▶ [WHAT YOU HAVE TO DO]:
Whenever a line below includes the word "AGND", copy that line.

▶ [RECORDS SHOWN]:
=== Section Start ===

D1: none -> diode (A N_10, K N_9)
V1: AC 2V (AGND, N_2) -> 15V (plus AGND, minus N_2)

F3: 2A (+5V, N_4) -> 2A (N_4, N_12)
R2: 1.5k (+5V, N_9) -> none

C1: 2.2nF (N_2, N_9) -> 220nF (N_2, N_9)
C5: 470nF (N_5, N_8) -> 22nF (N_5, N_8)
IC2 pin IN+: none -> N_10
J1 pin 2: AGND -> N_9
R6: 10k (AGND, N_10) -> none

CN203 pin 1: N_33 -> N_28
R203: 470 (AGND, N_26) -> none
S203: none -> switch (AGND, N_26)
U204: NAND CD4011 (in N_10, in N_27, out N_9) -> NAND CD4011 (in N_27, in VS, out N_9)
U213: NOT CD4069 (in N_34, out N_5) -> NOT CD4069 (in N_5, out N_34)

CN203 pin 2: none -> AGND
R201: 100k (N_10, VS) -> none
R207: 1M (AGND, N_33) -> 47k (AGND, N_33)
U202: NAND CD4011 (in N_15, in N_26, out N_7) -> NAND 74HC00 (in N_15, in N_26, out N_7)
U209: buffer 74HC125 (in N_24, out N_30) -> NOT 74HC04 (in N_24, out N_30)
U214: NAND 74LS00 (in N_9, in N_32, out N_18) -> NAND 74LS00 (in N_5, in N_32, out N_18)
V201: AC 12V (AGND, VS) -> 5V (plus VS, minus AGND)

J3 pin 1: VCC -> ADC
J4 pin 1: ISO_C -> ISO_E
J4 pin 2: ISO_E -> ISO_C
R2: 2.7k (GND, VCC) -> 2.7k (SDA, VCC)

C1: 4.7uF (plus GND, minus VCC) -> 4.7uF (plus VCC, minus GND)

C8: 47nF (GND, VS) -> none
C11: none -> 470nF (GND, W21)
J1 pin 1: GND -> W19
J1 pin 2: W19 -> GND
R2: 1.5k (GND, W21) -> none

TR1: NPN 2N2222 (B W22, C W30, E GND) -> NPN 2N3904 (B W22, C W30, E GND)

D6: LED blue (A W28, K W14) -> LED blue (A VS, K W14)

=== Section End ===

▶ [RESULT OF THE EXERCISE]:
V1: AC 2V (AGND, N_2) -> 15V (plus AGND, minus N_2)
J1 pin 2: AGND -> N_9
R6: 10k (AGND, N_10) -> none
R203: 470 (AGND, N_26) -> none
S203: none -> switch (AGND, N_26)
CN203 pin 2: none -> AGND
R207: 1M (AGND, N_33) -> 47k (AGND, N_33)
V201: AC 12V (AGND, VS) -> 5V (plus VS, minus AGND)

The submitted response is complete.